» **Brief**:
Set the whole listing down again, word for word, with no pictures.

*** Exercise data ***

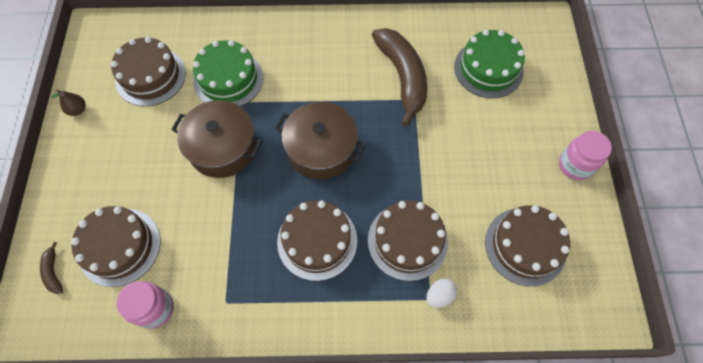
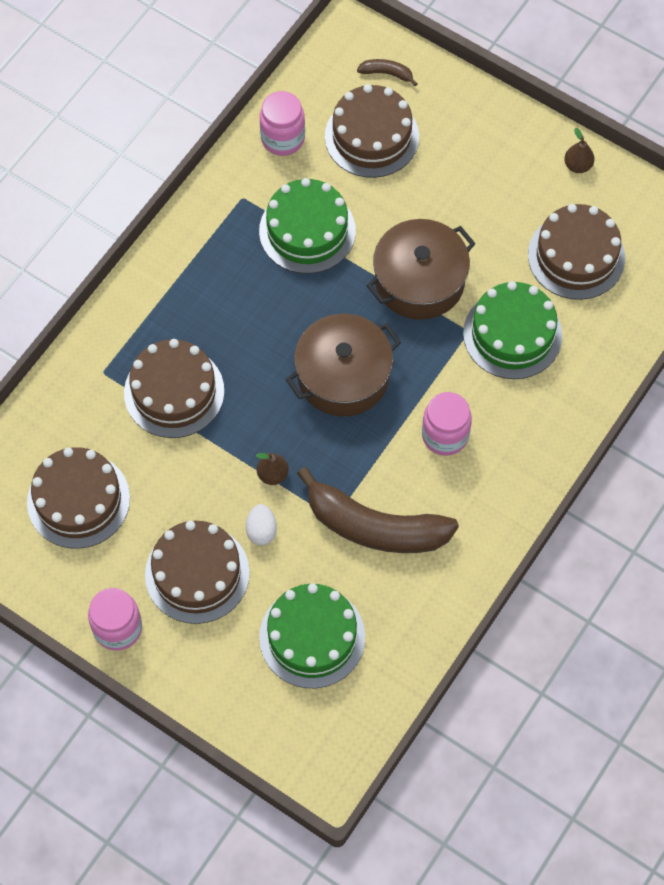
camera: 125 degrees right, 0 degrees up
brown cake [277,200,357,281] -> brown cake moved to [145,521,250,624]
white egg [426,278,457,308] -> white egg moved to [246,504,277,545]
none -> brown pear [256,453,289,485]
none -> green cake [259,178,356,274]
none -> pink jar [422,392,472,456]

*** End of Exercise data ***

» **Answer**:
camera: 125 degrees right, 0 degrees up
brown cake [277,200,357,281] -> brown cake moved to [145,521,250,624]
white egg [426,278,457,308] -> white egg moved to [246,504,277,545]
none -> brown pear [256,453,289,485]
none -> green cake [259,178,356,274]
none -> pink jar [422,392,472,456]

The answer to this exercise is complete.